WHAT TO PRODUCE -> All pictures are to be omitted while the lines starting at the line with "TR3: NPN 2N2222" and ending at the line with "U1 pin V-: +9V -> 0V" in the material below are retyped exactly, both ends included.

SUPPLIED DATA ->
============================================================

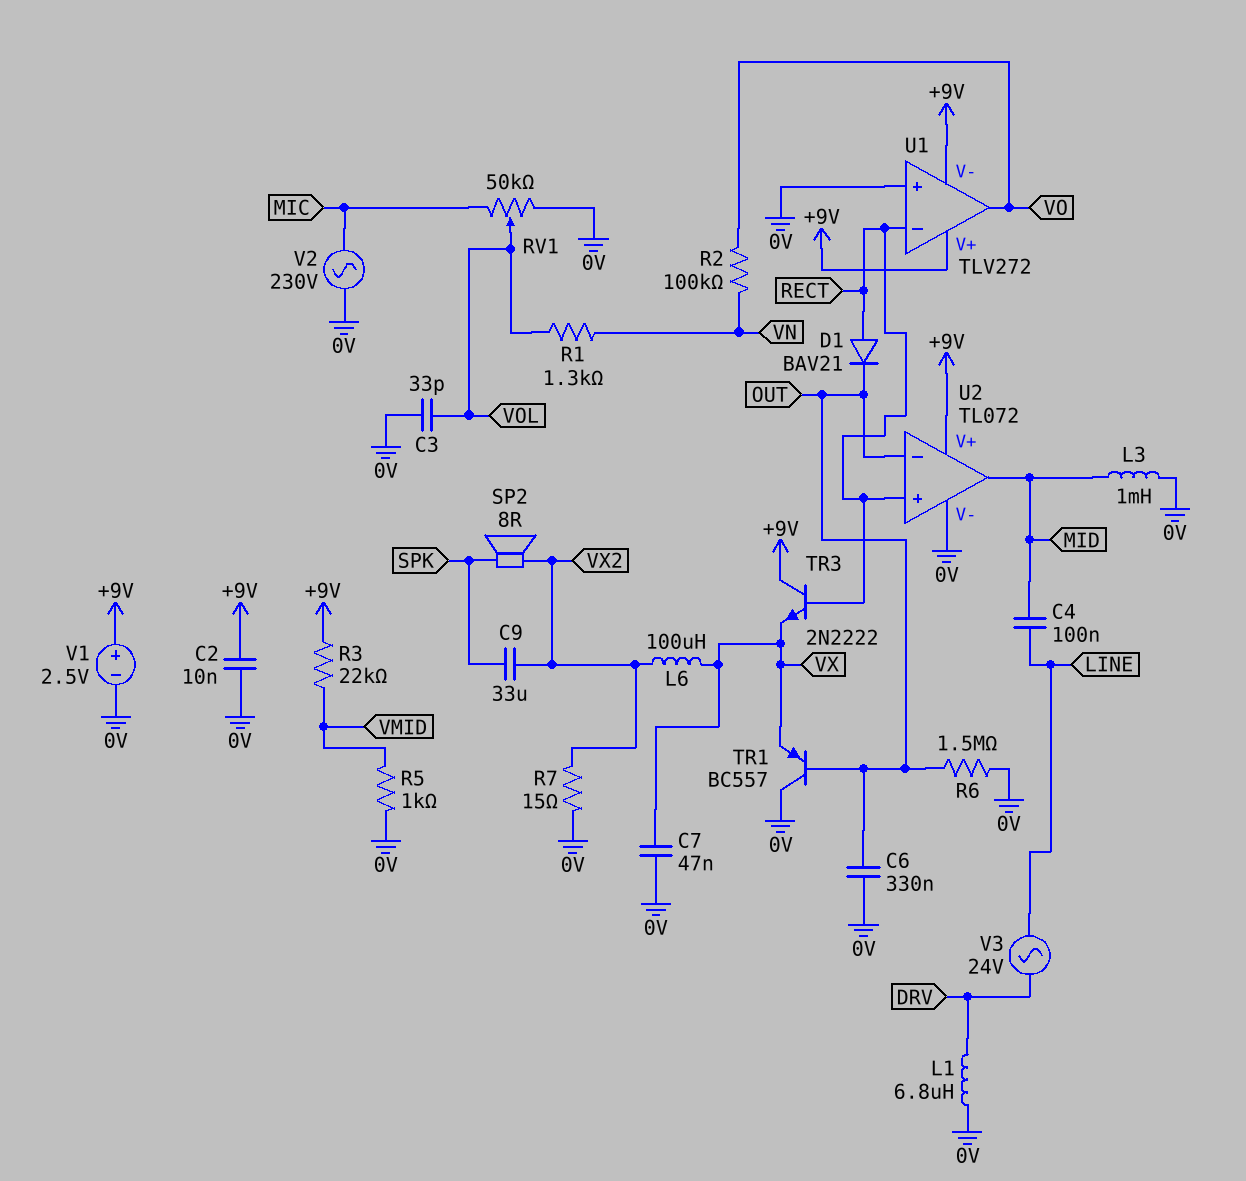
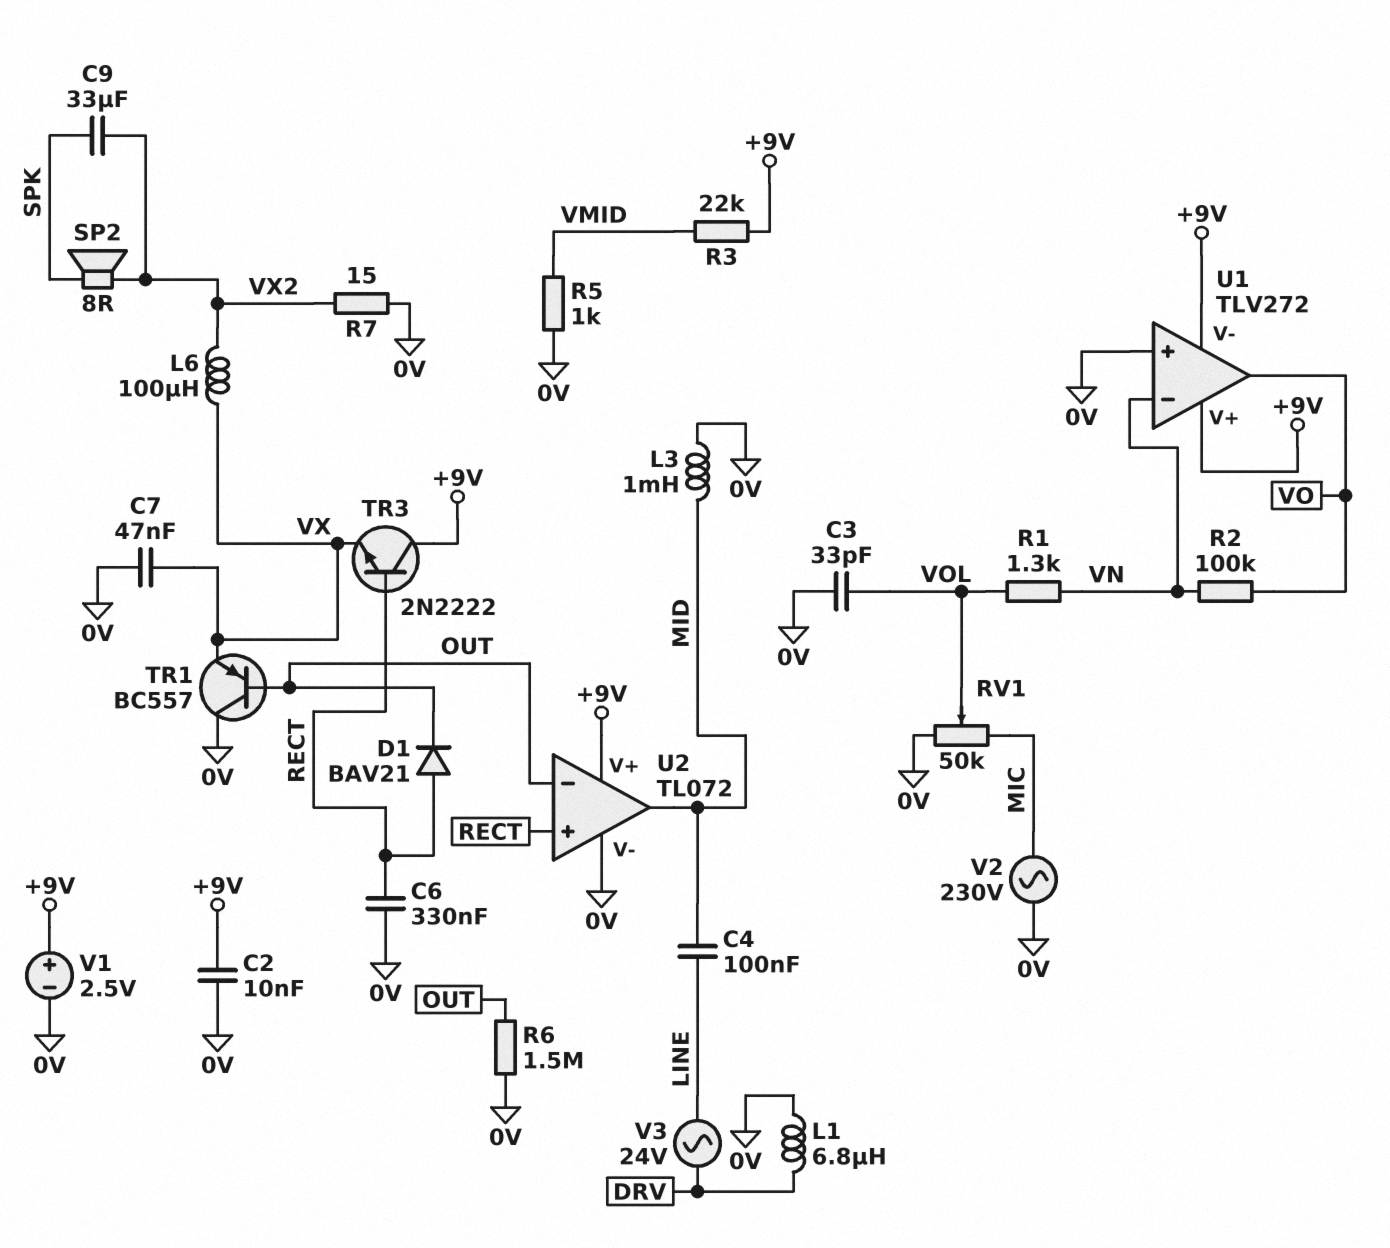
C6: 330nF (0V, OUT) -> 330nF (0V, RECT)
U1 pin in-: RECT -> VN

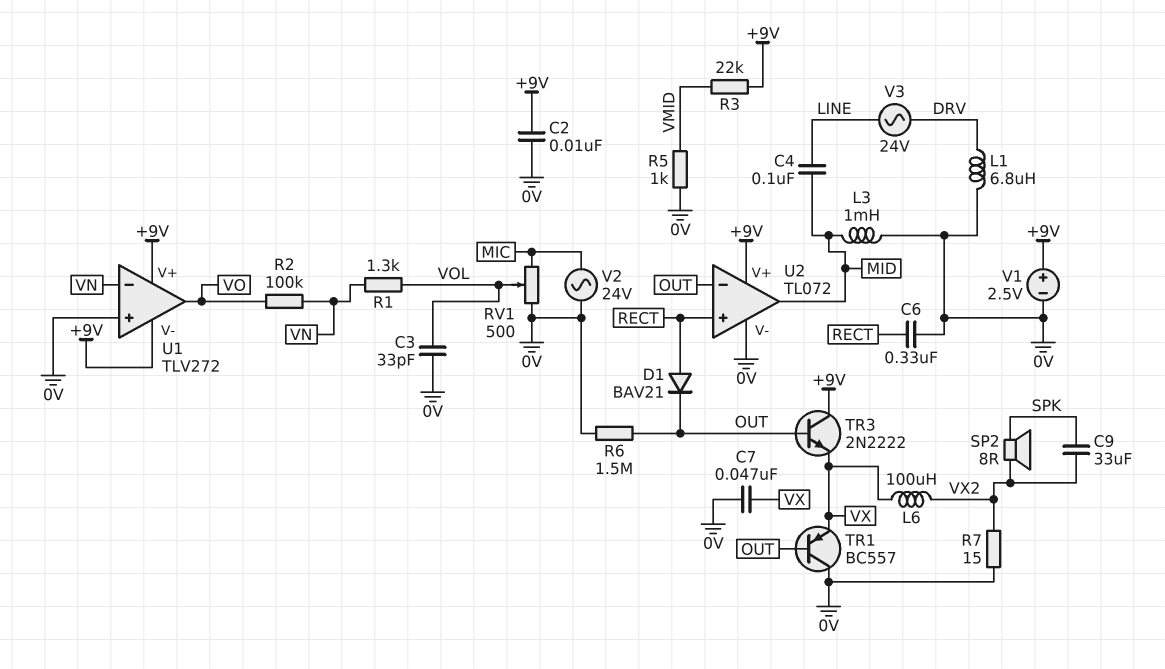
RV1: 50k (0V, MIC, wiper VOL) -> 500 (0V, MIC, wiper VOL)
TR3: NPN 2N2222 (B RECT, C +9V, E VX) -> NPN 2N2222 (B OUT, C +9V, E VX)
V2: AC 230V (0V, MIC) -> AC 24V (0V, MIC)

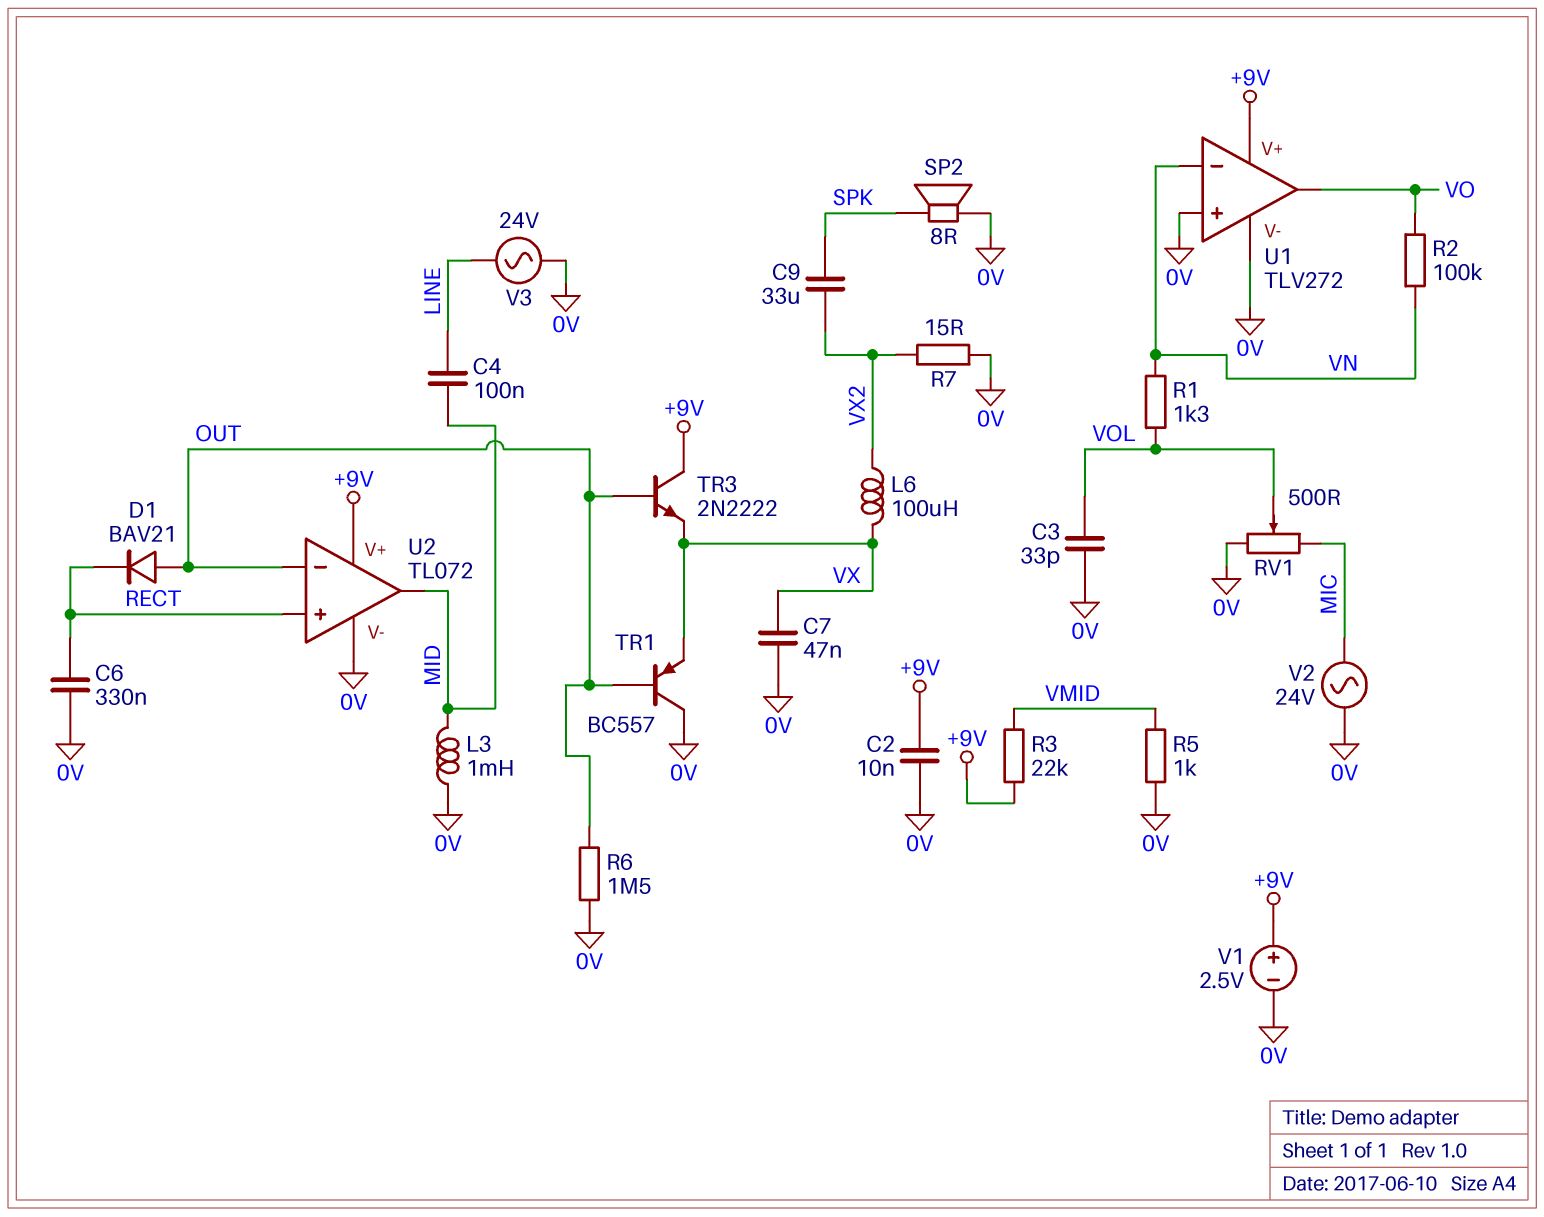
D1: diode BAV21 (A RECT, K OUT) -> diode BAV21 (A OUT, K RECT)
L1: 6.8uH (0V, DRV) -> none
SP2: speaker 8R (SPK, VX2) -> speaker 8R (0V, SPK)
U1 pin V-: +9V -> 0V
V3: AC 24V (DRV, LINE) -> AC 24V (0V, LINE)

============================================================

EXERCISE OUTPUT ->
TR3: NPN 2N2222 (B RECT, C +9V, E VX) -> NPN 2N2222 (B OUT, C +9V, E VX)
V2: AC 230V (0V, MIC) -> AC 24V (0V, MIC)

D1: diode BAV21 (A RECT, K OUT) -> diode BAV21 (A OUT, K RECT)
L1: 6.8uH (0V, DRV) -> none
SP2: speaker 8R (SPK, VX2) -> speaker 8R (0V, SPK)
U1 pin V-: +9V -> 0V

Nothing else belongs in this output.